PROBLEM DETAILS - Retype, exactly as written, every line from the one containing "black cupcake: 13 -> 12" through the last line of the records below, both included; skip the pictures.

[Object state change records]
-.-.-

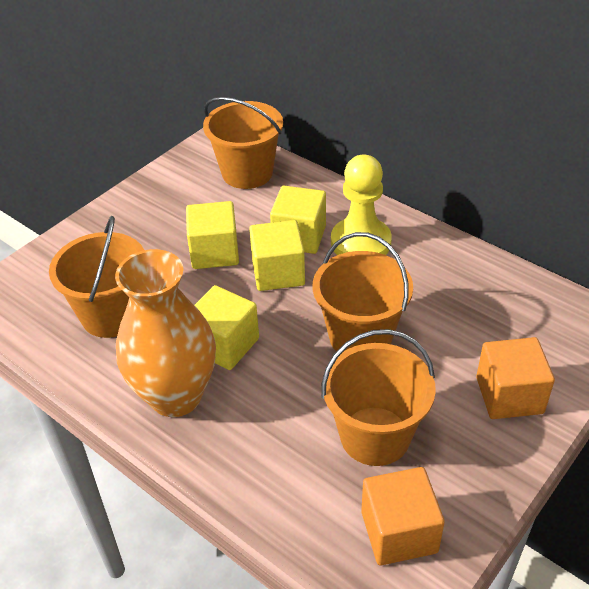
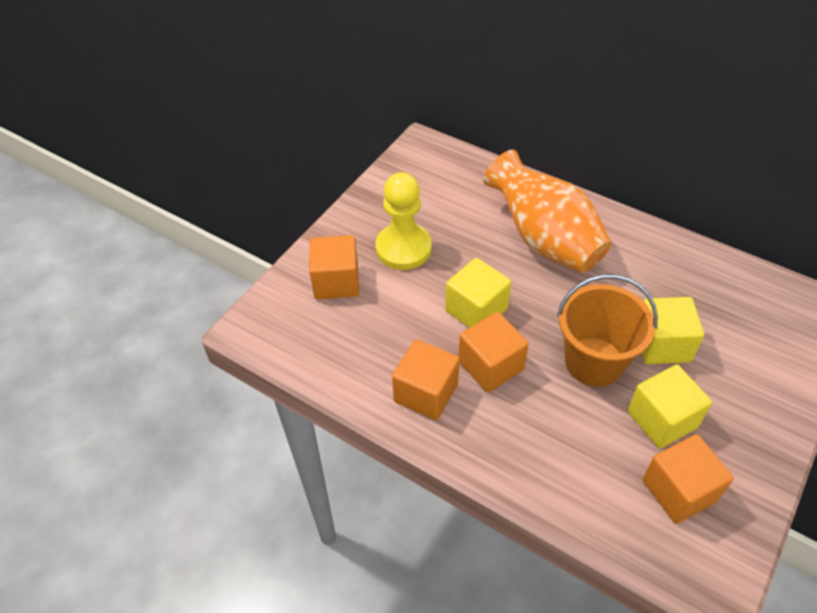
orange bucket: 4 -> 1
orange cube: 2 -> 4
yellow cube: 4 -> 3

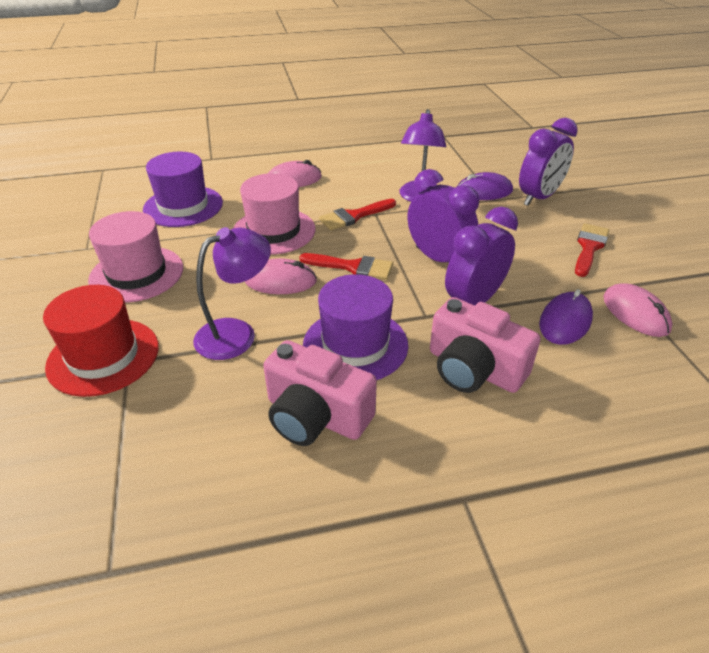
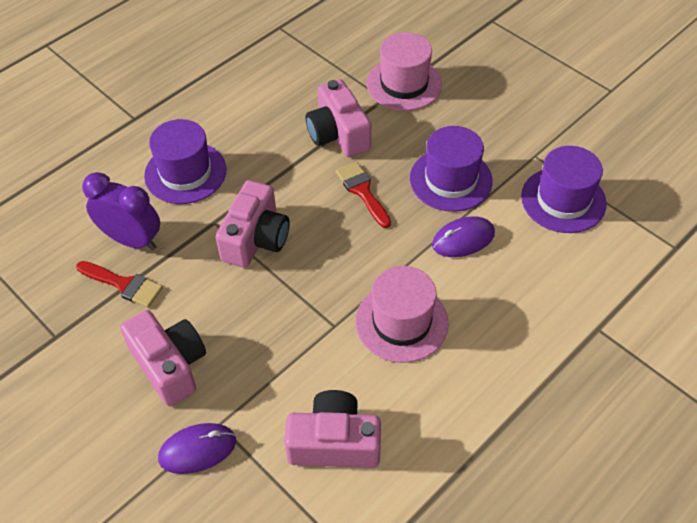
pink camera: 2 -> 4
pink mouse: 3 -> 0
purple clock: 3 -> 1
purple hat: 2 -> 3
purple lamp: 2 -> 0
red brush: 3 -> 2
red hat: 1 -> 0

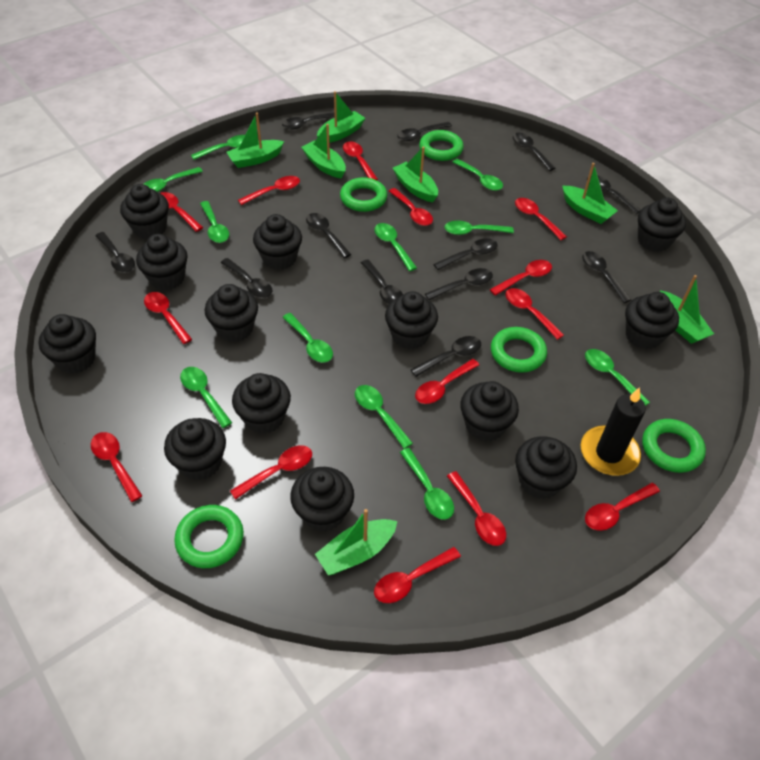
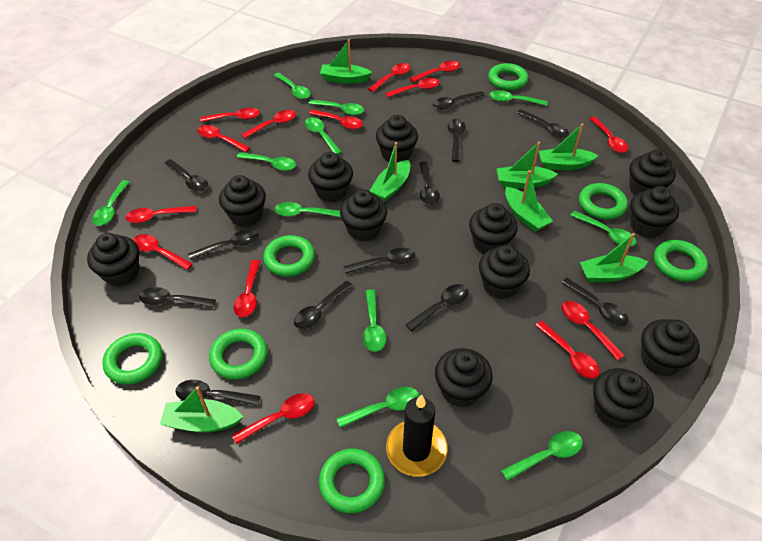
black cupcake: 13 -> 12
green ring: 5 -> 7

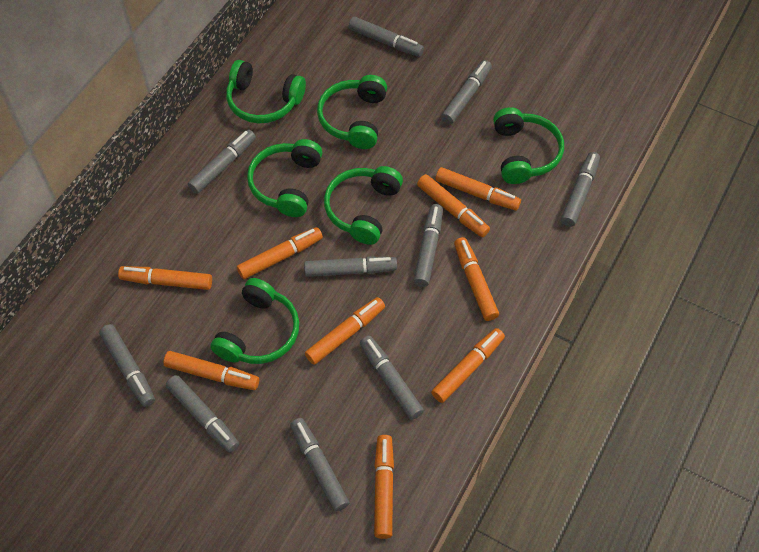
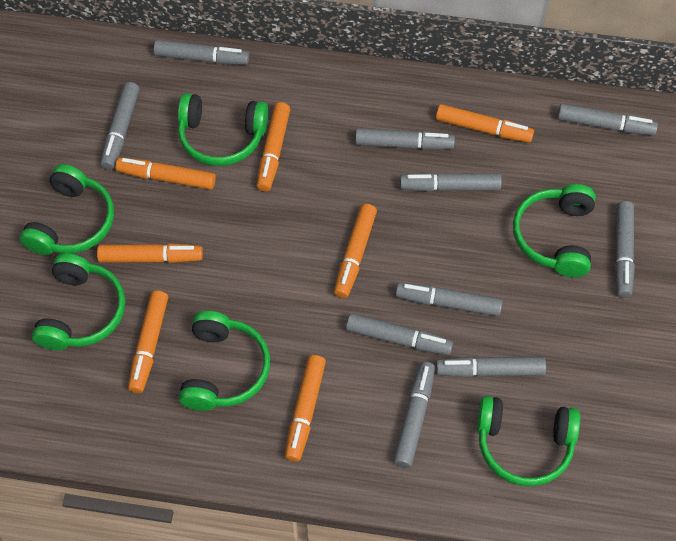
orange marker: 9 -> 7

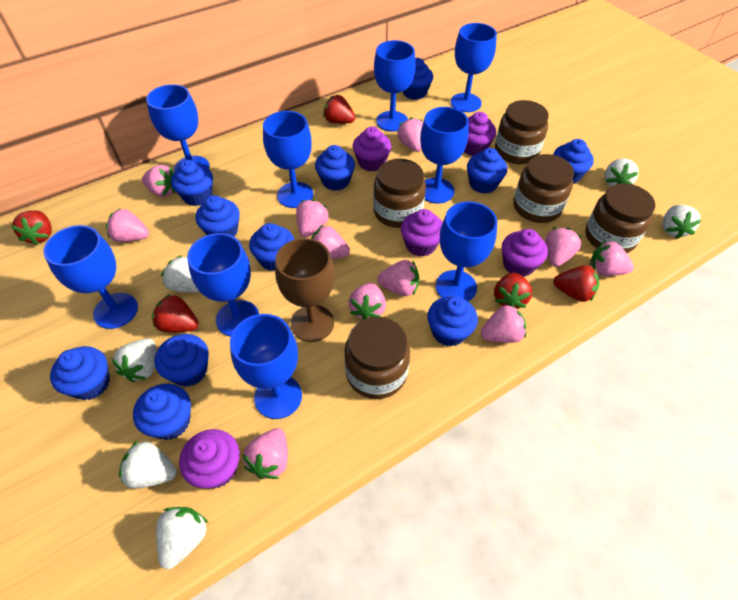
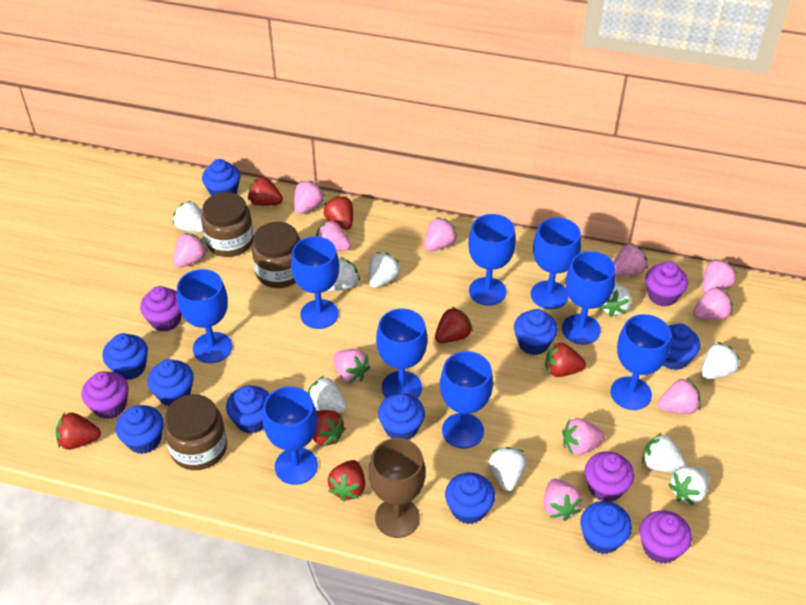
blue cupcake: 11 -> 10
brown jar: 5 -> 3
red strawberry: 5 -> 7
white strawberry: 6 -> 9

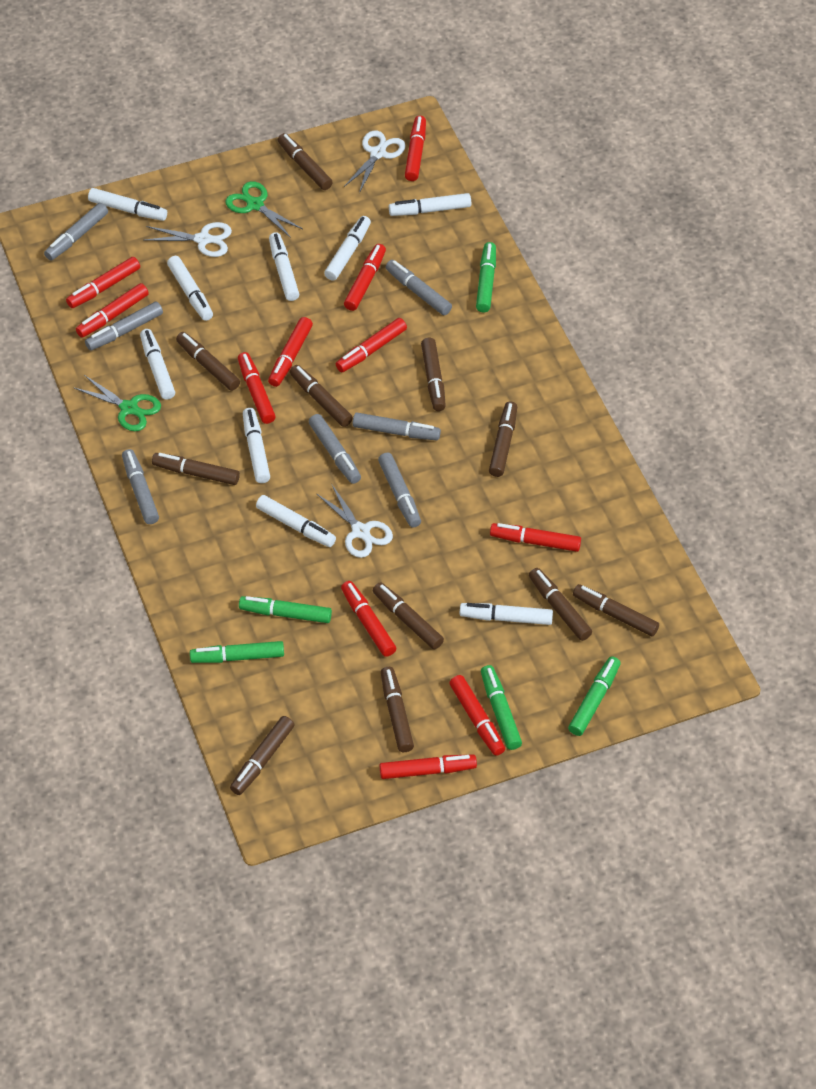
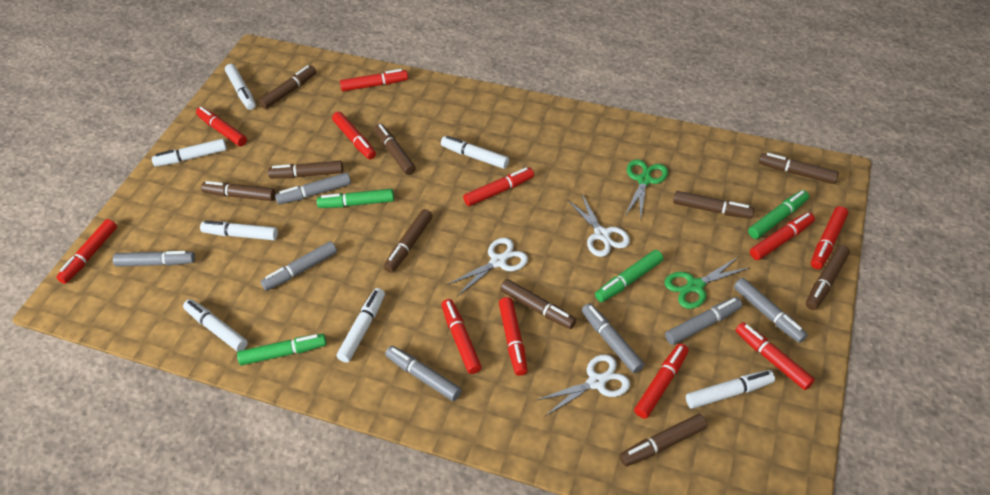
brown marker: 11 -> 10
green marker: 5 -> 4
white marker: 9 -> 7

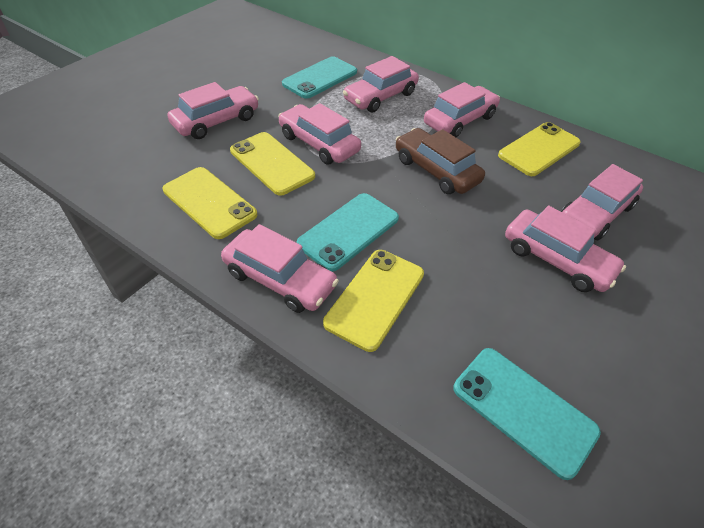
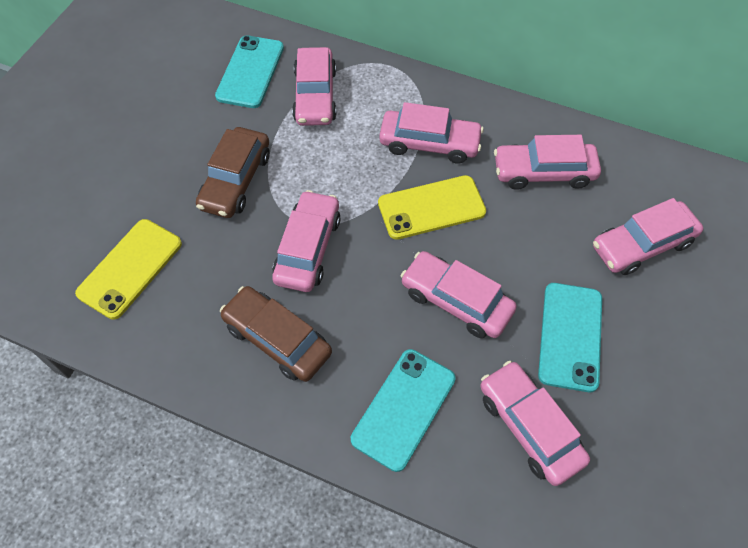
brown car: 1 -> 2
yellow phone: 4 -> 2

-.-.-

ANSWER TO THE EXERCISE -
black cupcake: 13 -> 12
green ring: 5 -> 7

orange marker: 9 -> 7

blue cupcake: 11 -> 10
brown jar: 5 -> 3
red strawberry: 5 -> 7
white strawberry: 6 -> 9

brown marker: 11 -> 10
green marker: 5 -> 4
white marker: 9 -> 7

brown car: 1 -> 2
yellow phone: 4 -> 2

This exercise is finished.